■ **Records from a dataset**

══════════

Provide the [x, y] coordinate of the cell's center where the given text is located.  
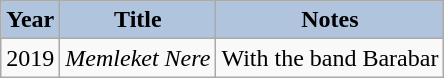
Year [30, 20]
With the band Barabar [330, 58]
Memleket Nere [138, 58]
Notes [330, 20]
2019 [30, 58]
Title [138, 20]
Determine the [X, Y] coordinate at the center of the cell enclosing the given text.  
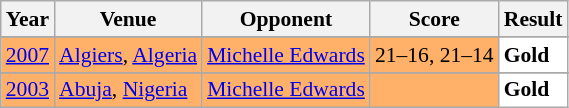
Year [28, 19]
Opponent [286, 19]
Result [534, 19]
2007 [28, 55]
Abuja, Nigeria [128, 90]
Venue [128, 19]
21–16, 21–14 [434, 55]
2003 [28, 90]
Algiers, Algeria [128, 55]
Score [434, 19]
Find where the given text appears and provide that cell's center as (X, Y) coordinate. 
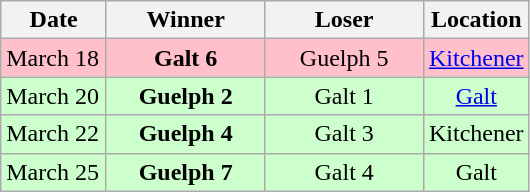
Loser (344, 20)
Galt 4 (344, 172)
Galt 3 (344, 134)
March 22 (54, 134)
March 20 (54, 96)
March 18 (54, 58)
Location (476, 20)
Guelph 7 (186, 172)
Guelph 2 (186, 96)
Galt 1 (344, 96)
March 25 (54, 172)
Guelph 4 (186, 134)
Galt 6 (186, 58)
Guelph 5 (344, 58)
Date (54, 20)
Winner (186, 20)
Return [X, Y] of the center of cell containing provided text 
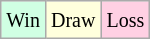
Loss [126, 20]
Draw [72, 20]
Win [24, 20]
From the cell containing the given text, extract its center point as [x, y] coordinate. 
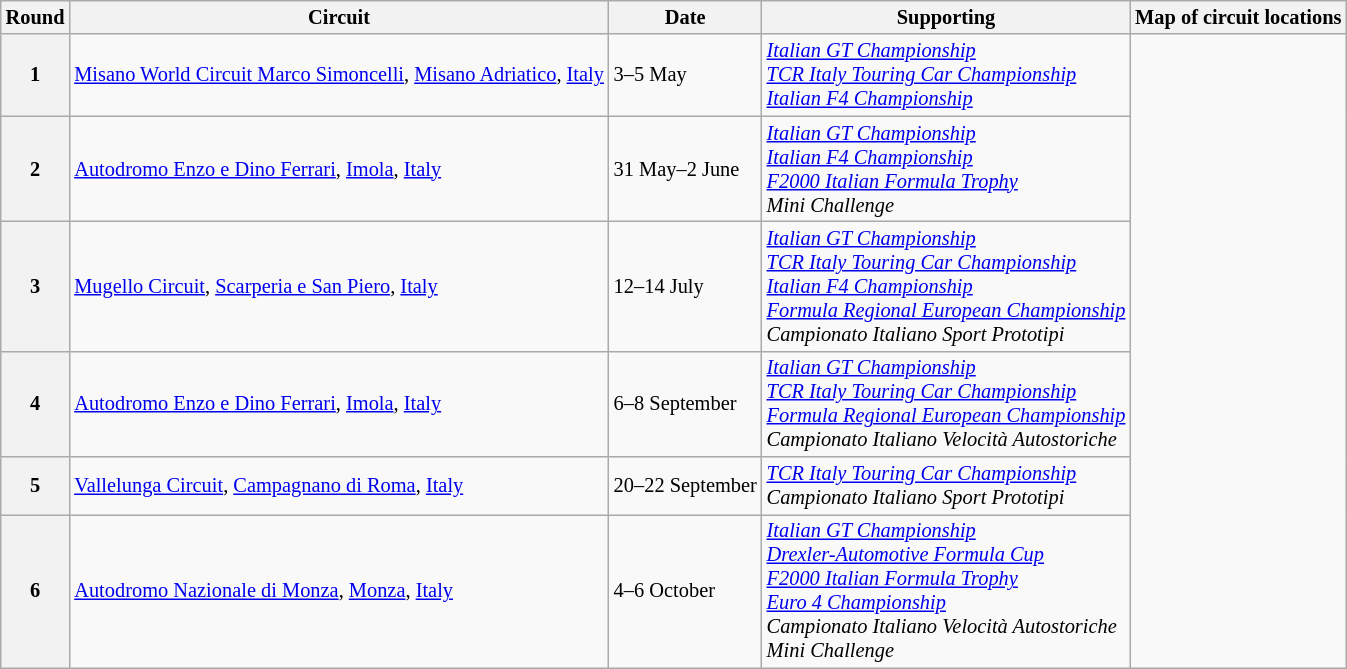
31 May–2 June [686, 169]
Italian GT ChampionshipTCR Italy Touring Car ChampionshipFormula Regional European ChampionshipCampionato Italiano Velocità Autostoriche [946, 404]
2 [36, 169]
5 [36, 486]
Italian GT ChampionshipItalian F4 ChampionshipF2000 Italian Formula TrophyMini Challenge [946, 169]
3 [36, 286]
Round [36, 17]
6–8 September [686, 404]
12–14 July [686, 286]
6 [36, 591]
Date [686, 17]
1 [36, 75]
3–5 May [686, 75]
Italian GT ChampionshipTCR Italy Touring Car ChampionshipItalian F4 Championship [946, 75]
Map of circuit locations [1238, 17]
Circuit [338, 17]
20–22 September [686, 486]
TCR Italy Touring Car ChampionshipCampionato Italiano Sport Prototipi [946, 486]
4–6 October [686, 591]
Misano World Circuit Marco Simoncelli, Misano Adriatico, Italy [338, 75]
4 [36, 404]
Mugello Circuit, Scarperia e San Piero, Italy [338, 286]
Vallelunga Circuit, Campagnano di Roma, Italy [338, 486]
Supporting [946, 17]
Autodromo Nazionale di Monza, Monza, Italy [338, 591]
For the text-containing cell, return its midpoint in [X, Y] coordinate format. 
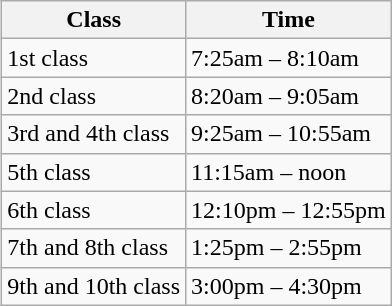
12:10pm – 12:55pm [289, 210]
8:20am – 9:05am [289, 96]
3rd and 4th class [94, 134]
3:00pm – 4:30pm [289, 286]
6th class [94, 210]
9th and 10th class [94, 286]
1st class [94, 58]
7:25am – 8:10am [289, 58]
11:15am – noon [289, 172]
7th and 8th class [94, 248]
Class [94, 20]
5th class [94, 172]
2nd class [94, 96]
Time [289, 20]
9:25am – 10:55am [289, 134]
1:25pm – 2:55pm [289, 248]
Capture the cell that displays the provided text and extract its [x, y] central coordinate. 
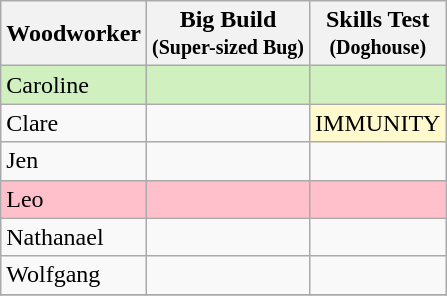
Nathanael [74, 237]
Leo [74, 199]
Caroline [74, 85]
IMMUNITY [378, 123]
Big Build(Super-sized Bug) [228, 34]
Jen [74, 161]
Clare [74, 123]
Skills Test(Doghouse) [378, 34]
Wolfgang [74, 275]
Woodworker [74, 34]
Return (x, y) of the center of cell containing provided text 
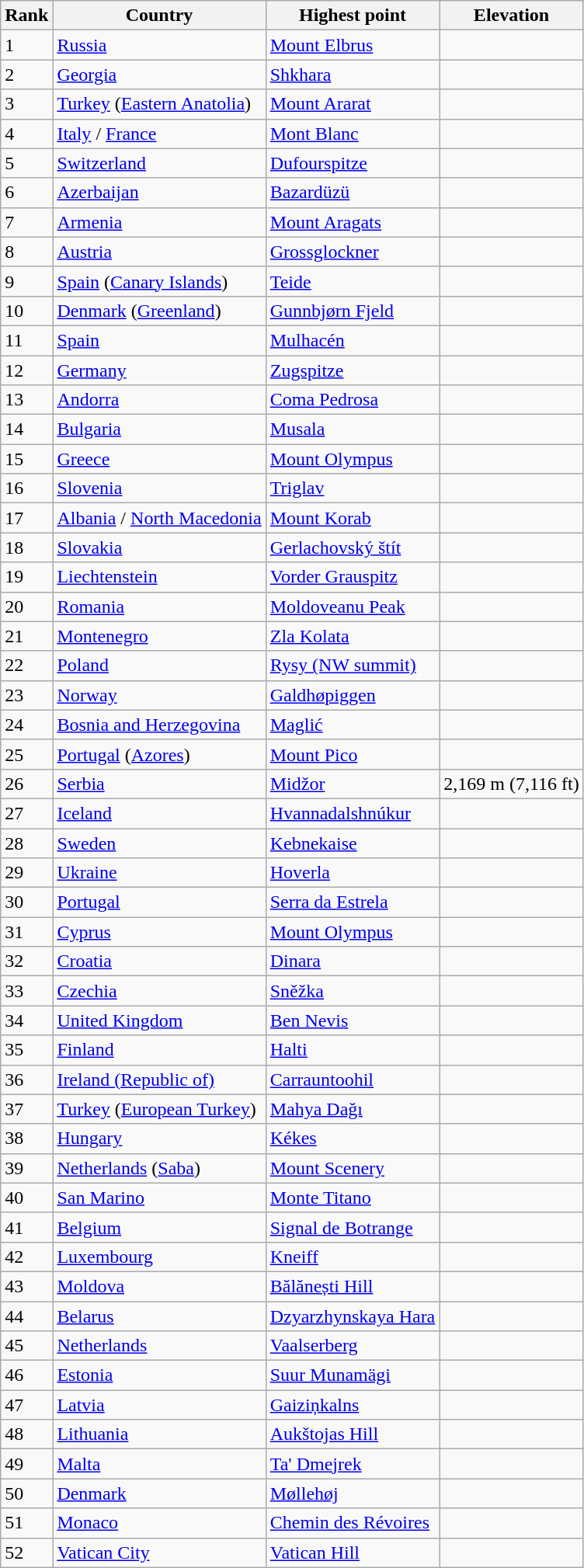
Mount Aragats (353, 222)
26 (26, 784)
Montenegro (159, 636)
Aukštojas Hill (353, 1434)
Mount Korab (353, 518)
Turkey (Eastern Anatolia) (159, 104)
15 (26, 459)
2 (26, 75)
Slovakia (159, 548)
Mount Pico (353, 754)
42 (26, 1257)
Mount Ararat (353, 104)
Czechia (159, 991)
Denmark (159, 1493)
Bazardüzü (353, 193)
Halti (353, 1050)
21 (26, 636)
Monte Titano (353, 1198)
Ta' Dmejrek (353, 1464)
31 (26, 932)
12 (26, 370)
35 (26, 1050)
Italy / France (159, 134)
33 (26, 991)
39 (26, 1168)
Latvia (159, 1405)
49 (26, 1464)
Portugal (159, 902)
Zla Kolata (353, 636)
Mount Elbrus (353, 45)
Signal de Botrange (353, 1227)
Vorder Grauspitz (353, 577)
36 (26, 1079)
50 (26, 1493)
Switzerland (159, 163)
Bulgaria (159, 429)
Dufourspitze (353, 163)
Gunnbjørn Fjeld (353, 311)
Hvannadalshnúkur (353, 813)
28 (26, 843)
Sněžka (353, 991)
Monaco (159, 1523)
20 (26, 607)
Midžor (353, 784)
Triglav (353, 488)
Albania / North Macedonia (159, 518)
Croatia (159, 961)
52 (26, 1552)
9 (26, 281)
Serra da Estrela (353, 902)
Gerlachovský štít (353, 548)
Vatican Hill (353, 1552)
Mahya Dağı (353, 1109)
Musala (353, 429)
Liechtenstein (159, 577)
Moldova (159, 1286)
Andorra (159, 400)
Mount Scenery (353, 1168)
Iceland (159, 813)
Galdhøpiggen (353, 695)
Rysy (NW summit) (353, 666)
8 (26, 252)
Luxembourg (159, 1257)
51 (26, 1523)
27 (26, 813)
16 (26, 488)
6 (26, 193)
Cyprus (159, 932)
13 (26, 400)
Suur Munamägi (353, 1375)
Bălănești Hill (353, 1286)
Vatican City (159, 1552)
United Kingdom (159, 1020)
Germany (159, 370)
Grossglockner (353, 252)
5 (26, 163)
Austria (159, 252)
Slovenia (159, 488)
43 (26, 1286)
29 (26, 873)
24 (26, 725)
22 (26, 666)
17 (26, 518)
Maglić (353, 725)
2,169 m (7,116 ft) (511, 784)
41 (26, 1227)
Netherlands (Saba) (159, 1168)
10 (26, 311)
Estonia (159, 1375)
34 (26, 1020)
7 (26, 222)
Ireland (Republic of) (159, 1079)
Vaalserberg (353, 1346)
25 (26, 754)
Georgia (159, 75)
Mulhacén (353, 340)
Rank (26, 16)
30 (26, 902)
Serbia (159, 784)
Belgium (159, 1227)
San Marino (159, 1198)
40 (26, 1198)
1 (26, 45)
Bosnia and Herzegovina (159, 725)
11 (26, 340)
Chemin des Révoires (353, 1523)
32 (26, 961)
Greece (159, 459)
Dinara (353, 961)
Denmark (Greenland) (159, 311)
Zugspitze (353, 370)
23 (26, 695)
Spain (Canary Islands) (159, 281)
Shkhara (353, 75)
Spain (159, 340)
Elevation (511, 16)
Teide (353, 281)
Kneiff (353, 1257)
Moldoveanu Peak (353, 607)
19 (26, 577)
Belarus (159, 1316)
Portugal (Azores) (159, 754)
46 (26, 1375)
Kebnekaise (353, 843)
Mont Blanc (353, 134)
4 (26, 134)
Highest point (353, 16)
18 (26, 548)
Carrauntoohil (353, 1079)
Hungary (159, 1138)
44 (26, 1316)
Kékes (353, 1138)
Netherlands (159, 1346)
Romania (159, 607)
Coma Pedrosa (353, 400)
Lithuania (159, 1434)
Ben Nevis (353, 1020)
Sweden (159, 843)
Russia (159, 45)
Turkey (European Turkey) (159, 1109)
Norway (159, 695)
3 (26, 104)
47 (26, 1405)
48 (26, 1434)
38 (26, 1138)
Country (159, 16)
Ukraine (159, 873)
14 (26, 429)
Gaiziņkalns (353, 1405)
Finland (159, 1050)
45 (26, 1346)
Azerbaijan (159, 193)
Armenia (159, 222)
Hoverla (353, 873)
Møllehøj (353, 1493)
37 (26, 1109)
Malta (159, 1464)
Dzyarzhynskaya Hara (353, 1316)
Poland (159, 666)
Locate the cell with the specified text and output its [X, Y] center coordinate. 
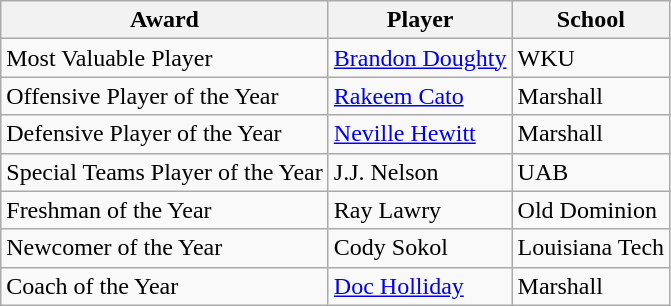
Louisiana Tech [591, 248]
WKU [591, 58]
Neville Hewitt [420, 134]
Brandon Doughty [420, 58]
Doc Holliday [420, 286]
Ray Lawry [420, 210]
Cody Sokol [420, 248]
Coach of the Year [165, 286]
Offensive Player of the Year [165, 96]
Newcomer of the Year [165, 248]
School [591, 20]
Rakeem Cato [420, 96]
J.J. Nelson [420, 172]
Defensive Player of the Year [165, 134]
Most Valuable Player [165, 58]
Award [165, 20]
Special Teams Player of the Year [165, 172]
Old Dominion [591, 210]
Freshman of the Year [165, 210]
Player [420, 20]
UAB [591, 172]
Scan for the cell matching the given text and deliver its [X, Y] coordinate at center. 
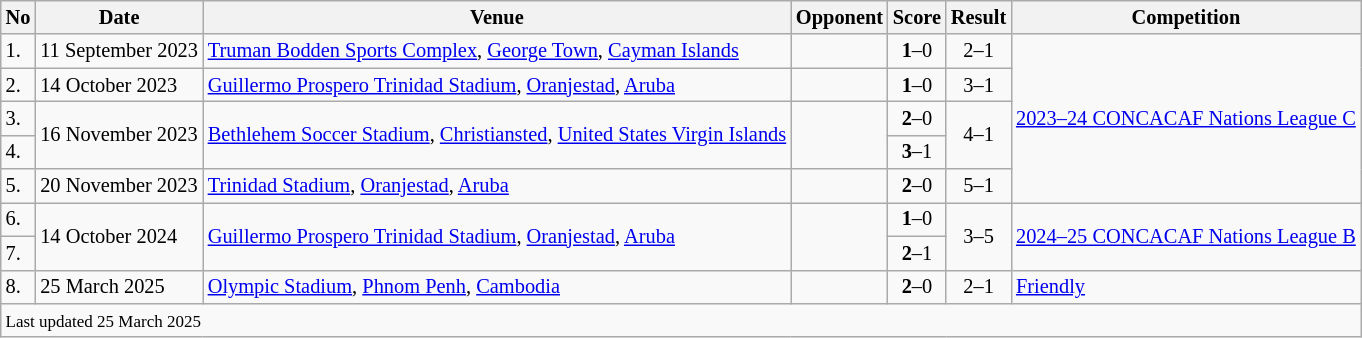
6. [18, 219]
Olympic Stadium, Phnom Penh, Cambodia [497, 287]
Venue [497, 17]
20 November 2023 [118, 186]
25 March 2025 [118, 287]
5. [18, 186]
14 October 2023 [118, 85]
5–1 [978, 186]
Score [917, 17]
2023–24 CONCACAF Nations League C [1186, 118]
Last updated 25 March 2025 [681, 320]
4. [18, 152]
Competition [1186, 17]
3. [18, 118]
7. [18, 253]
1. [18, 51]
Bethlehem Soccer Stadium, Christiansted, United States Virgin Islands [497, 134]
Result [978, 17]
No [18, 17]
Truman Bodden Sports Complex, George Town, Cayman Islands [497, 51]
14 October 2024 [118, 236]
11 September 2023 [118, 51]
4–1 [978, 134]
8. [18, 287]
3–5 [978, 236]
Trinidad Stadium, Oranjestad, Aruba [497, 186]
2024–25 CONCACAF Nations League B [1186, 236]
Date [118, 17]
Opponent [840, 17]
16 November 2023 [118, 134]
Friendly [1186, 287]
2. [18, 85]
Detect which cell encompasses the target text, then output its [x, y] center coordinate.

══════════

Reproduce the listing between the lines holding "12:10pm – 12:55pm [289, 210]" and "Return (x, y)", inclusive, with the pictures left out.

■ **Correct output**
12:10pm – 12:55pm [289, 210]
8:20am – 9:05am [289, 96]
3rd and 4th class [94, 134]
3:00pm – 4:30pm [289, 286]
6th class [94, 210]
9th and 10th class [94, 286]
1st class [94, 58]
7:25am – 8:10am [289, 58]
11:15am – noon [289, 172]
7th and 8th class [94, 248]
Class [94, 20]
5th class [94, 172]
2nd class [94, 96]
Time [289, 20]
9:25am – 10:55am [289, 134]
1:25pm – 2:55pm [289, 248]
Capture the cell that displays the provided text and extract its [x, y] central coordinate. 
Nathanael [74, 237]
Leo [74, 199]
Caroline [74, 85]
IMMUNITY [378, 123]
Big Build(Super-sized Bug) [228, 34]
Jen [74, 161]
Clare [74, 123]
Skills Test(Doghouse) [378, 34]
Wolfgang [74, 275]
Woodworker [74, 34]
Return (x, y) of the center of cell containing provided text 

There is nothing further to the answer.